### INFORMATION
%%

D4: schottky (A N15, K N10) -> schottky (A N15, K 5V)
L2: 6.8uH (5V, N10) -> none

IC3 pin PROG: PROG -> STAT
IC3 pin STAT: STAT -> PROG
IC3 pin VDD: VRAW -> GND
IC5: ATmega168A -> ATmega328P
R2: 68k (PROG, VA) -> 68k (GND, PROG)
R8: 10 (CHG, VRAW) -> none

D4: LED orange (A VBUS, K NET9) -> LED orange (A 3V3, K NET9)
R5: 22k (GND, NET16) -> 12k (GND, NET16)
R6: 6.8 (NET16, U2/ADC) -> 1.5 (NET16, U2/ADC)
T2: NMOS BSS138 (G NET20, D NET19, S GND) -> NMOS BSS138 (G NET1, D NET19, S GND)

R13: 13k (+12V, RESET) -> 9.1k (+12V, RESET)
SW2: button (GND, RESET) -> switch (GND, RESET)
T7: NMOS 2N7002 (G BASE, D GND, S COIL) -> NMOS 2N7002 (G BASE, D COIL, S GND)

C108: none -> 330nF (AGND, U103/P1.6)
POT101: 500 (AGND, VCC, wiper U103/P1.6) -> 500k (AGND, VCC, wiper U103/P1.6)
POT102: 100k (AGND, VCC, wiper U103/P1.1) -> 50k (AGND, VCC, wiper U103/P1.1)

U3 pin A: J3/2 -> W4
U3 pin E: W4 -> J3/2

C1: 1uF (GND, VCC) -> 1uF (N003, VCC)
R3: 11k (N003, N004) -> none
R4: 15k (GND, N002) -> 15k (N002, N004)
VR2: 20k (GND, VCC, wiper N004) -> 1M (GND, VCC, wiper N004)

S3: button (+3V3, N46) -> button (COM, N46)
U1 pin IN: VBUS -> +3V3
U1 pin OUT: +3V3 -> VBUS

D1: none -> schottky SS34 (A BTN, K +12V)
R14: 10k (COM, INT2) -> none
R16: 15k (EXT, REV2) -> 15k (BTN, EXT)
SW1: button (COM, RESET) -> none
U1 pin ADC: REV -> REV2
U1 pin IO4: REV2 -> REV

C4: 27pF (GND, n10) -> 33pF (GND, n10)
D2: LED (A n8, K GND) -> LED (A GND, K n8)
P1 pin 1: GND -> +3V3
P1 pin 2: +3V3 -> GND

%%

### WORK ORDER
Go through the listing above and return every line where the word "AGND" occurs.

### EXPECTED ANSWER
C108: none -> 330nF (AGND, U103/P1.6)
POT101: 500 (AGND, VCC, wiper U103/P1.6) -> 500k (AGND, VCC, wiper U103/P1.6)
POT102: 100k (AGND, VCC, wiper U103/P1.1) -> 50k (AGND, VCC, wiper U103/P1.1)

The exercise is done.